The answer must consist solely of the lines from the one containing "blue star: moved 3 px left, 9 px up" through the last line of the records below, repeated exactly, with all pictures omitted.
BEGIN ENTRIES PROVIDED
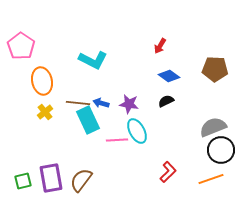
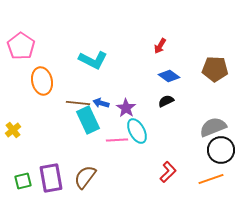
purple star: moved 3 px left, 4 px down; rotated 24 degrees clockwise
yellow cross: moved 32 px left, 18 px down
brown semicircle: moved 4 px right, 3 px up
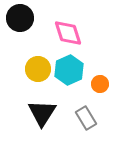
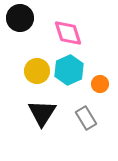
yellow circle: moved 1 px left, 2 px down
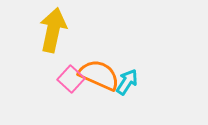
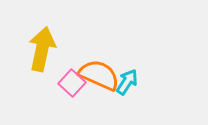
yellow arrow: moved 11 px left, 19 px down
pink square: moved 1 px right, 4 px down
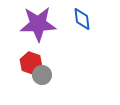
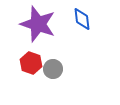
purple star: rotated 21 degrees clockwise
gray circle: moved 11 px right, 6 px up
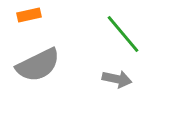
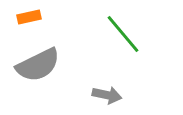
orange rectangle: moved 2 px down
gray arrow: moved 10 px left, 16 px down
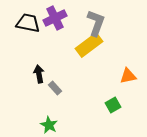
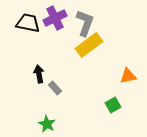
gray L-shape: moved 11 px left
green star: moved 2 px left, 1 px up
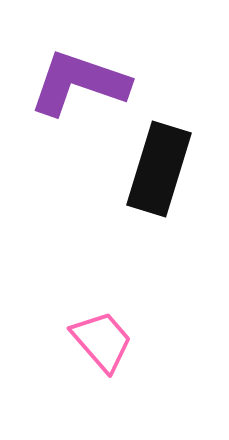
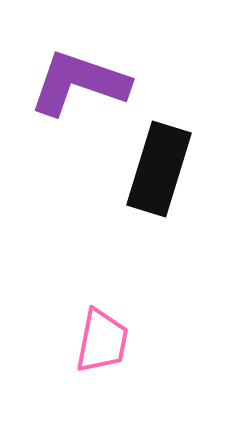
pink trapezoid: rotated 52 degrees clockwise
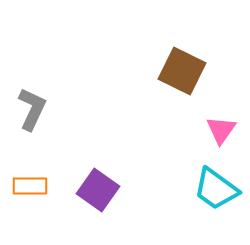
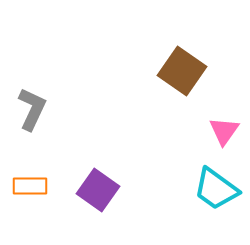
brown square: rotated 9 degrees clockwise
pink triangle: moved 3 px right, 1 px down
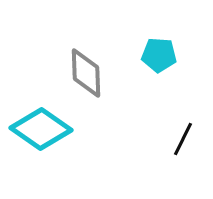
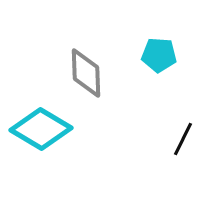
cyan diamond: rotated 4 degrees counterclockwise
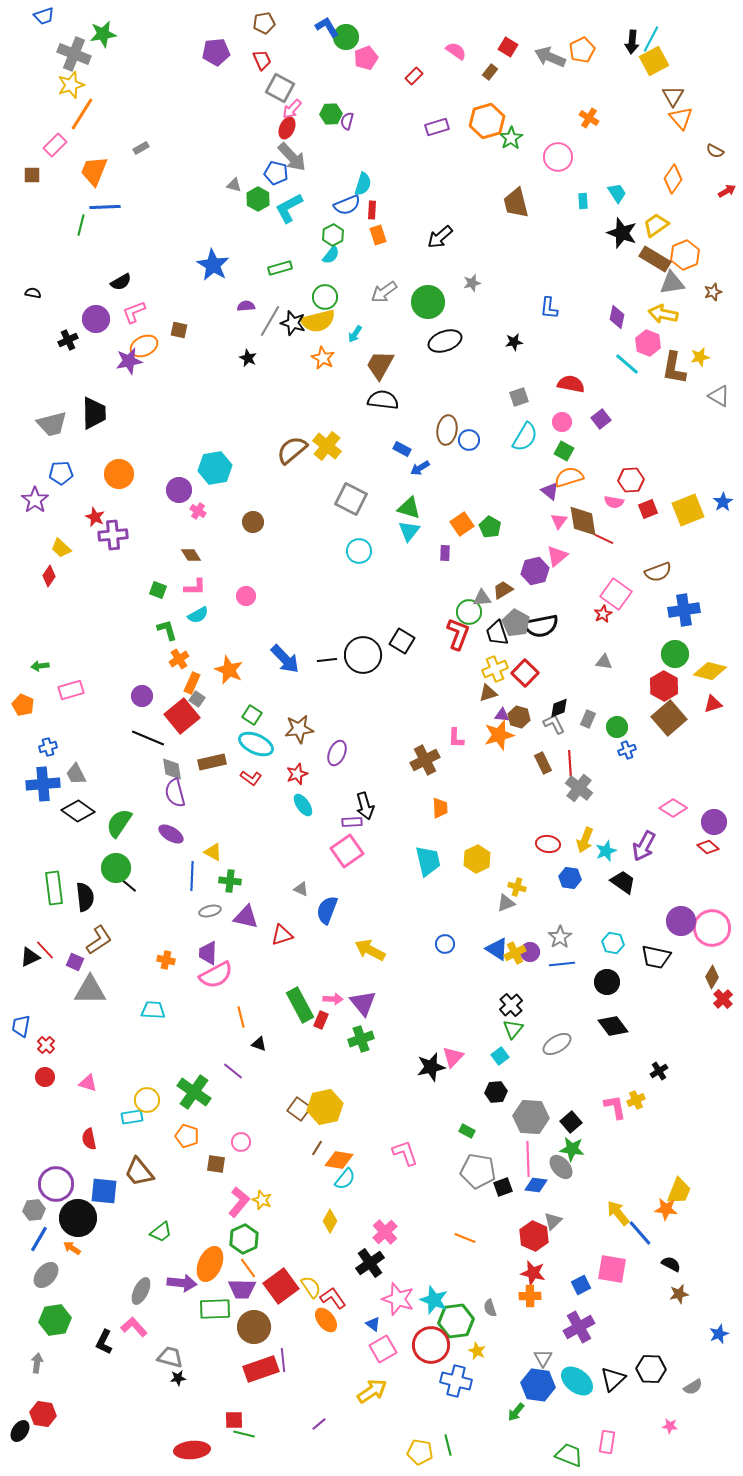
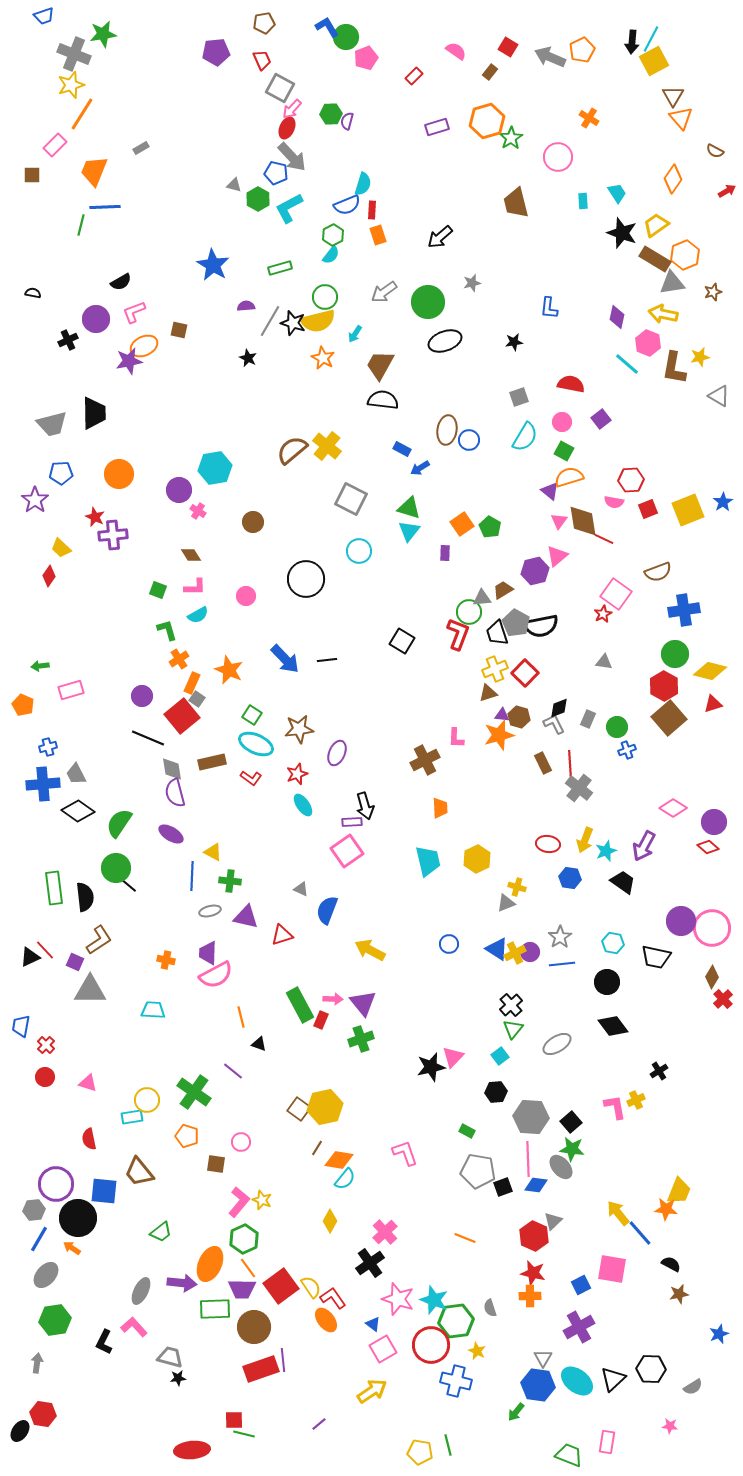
black circle at (363, 655): moved 57 px left, 76 px up
blue circle at (445, 944): moved 4 px right
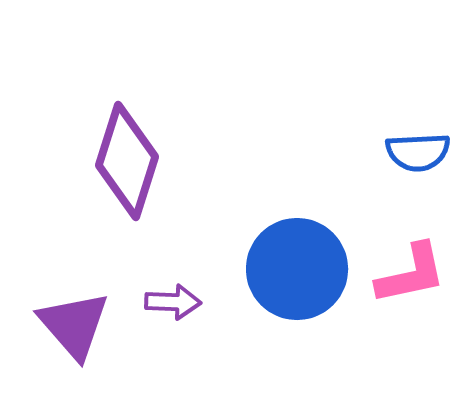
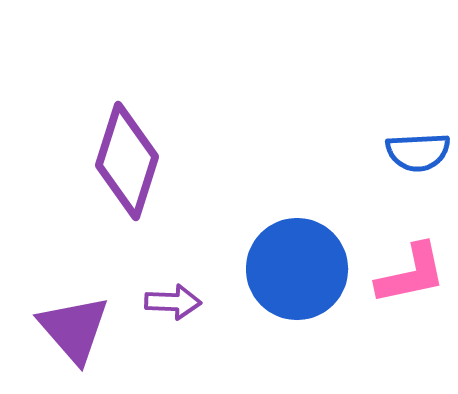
purple triangle: moved 4 px down
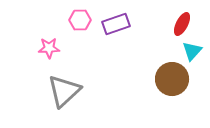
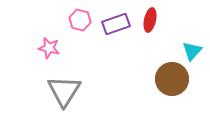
pink hexagon: rotated 15 degrees clockwise
red ellipse: moved 32 px left, 4 px up; rotated 15 degrees counterclockwise
pink star: rotated 15 degrees clockwise
gray triangle: rotated 15 degrees counterclockwise
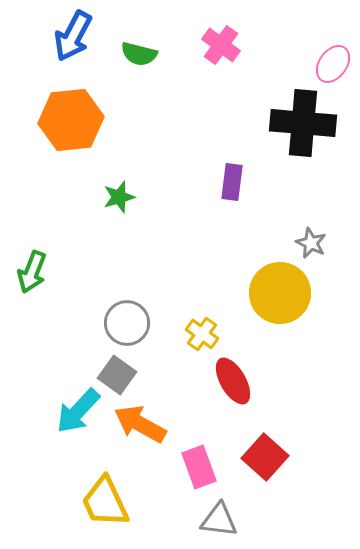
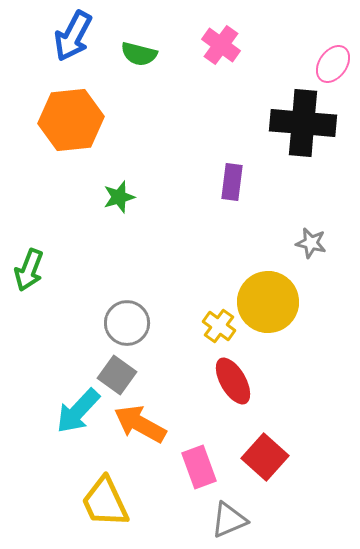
gray star: rotated 12 degrees counterclockwise
green arrow: moved 3 px left, 2 px up
yellow circle: moved 12 px left, 9 px down
yellow cross: moved 17 px right, 8 px up
gray triangle: moved 10 px right; rotated 30 degrees counterclockwise
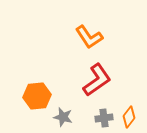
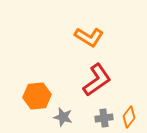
orange L-shape: rotated 24 degrees counterclockwise
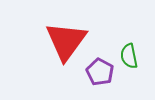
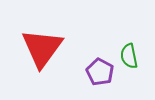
red triangle: moved 24 px left, 7 px down
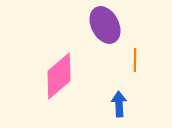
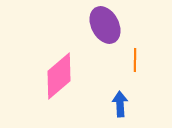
blue arrow: moved 1 px right
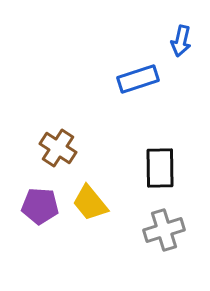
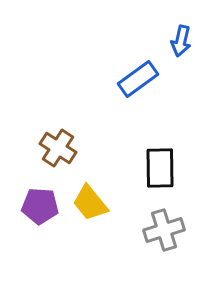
blue rectangle: rotated 18 degrees counterclockwise
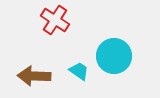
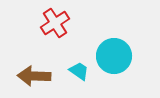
red cross: moved 3 px down; rotated 24 degrees clockwise
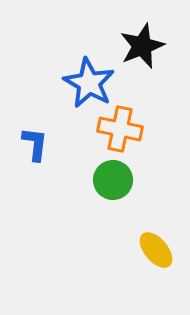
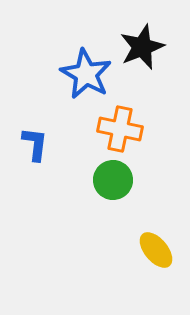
black star: moved 1 px down
blue star: moved 3 px left, 9 px up
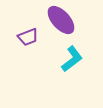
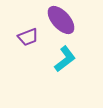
cyan L-shape: moved 7 px left
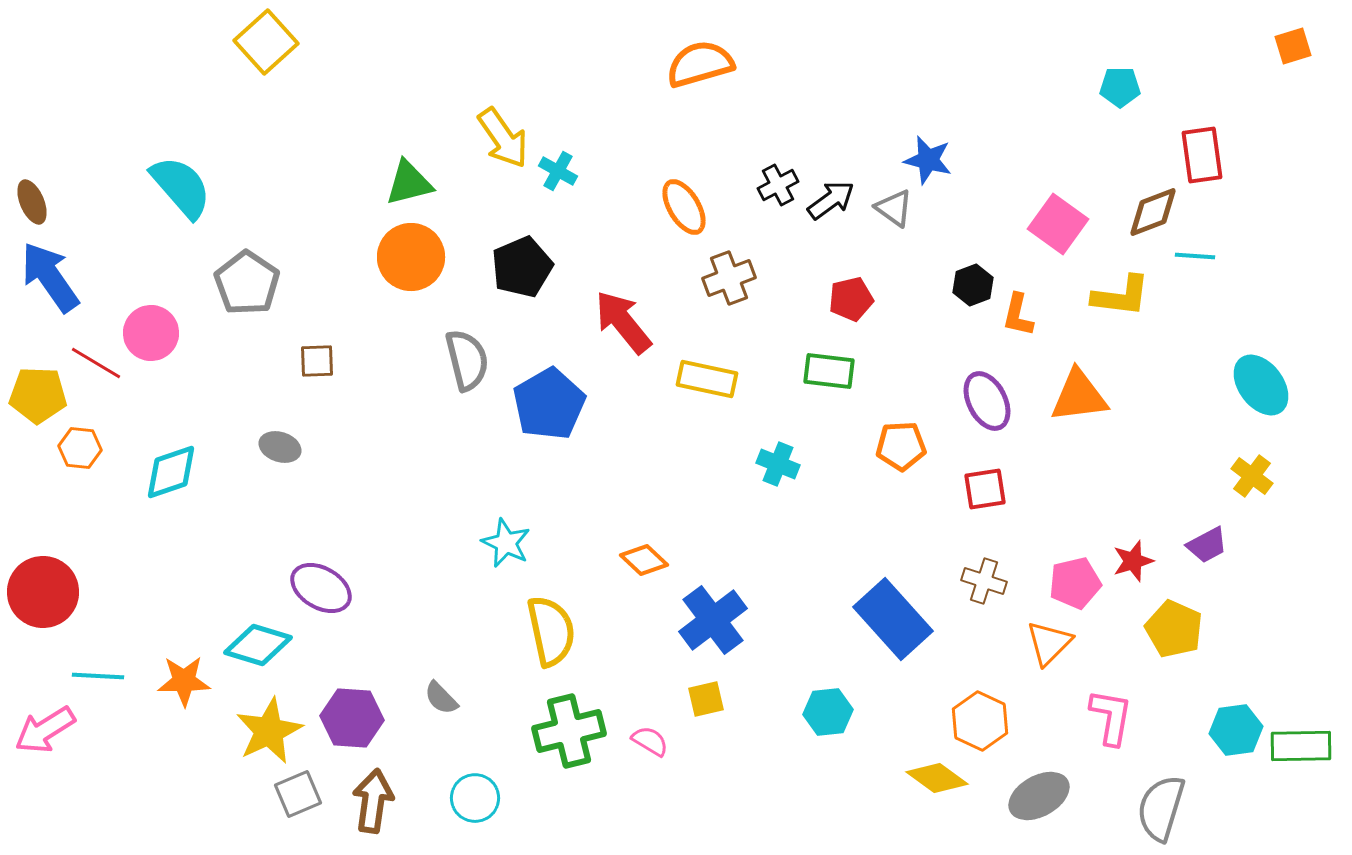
END ENTRIES PROVIDED
RESULT -
blue star: moved 3 px left, 9 px up
cyan L-shape: moved 7 px left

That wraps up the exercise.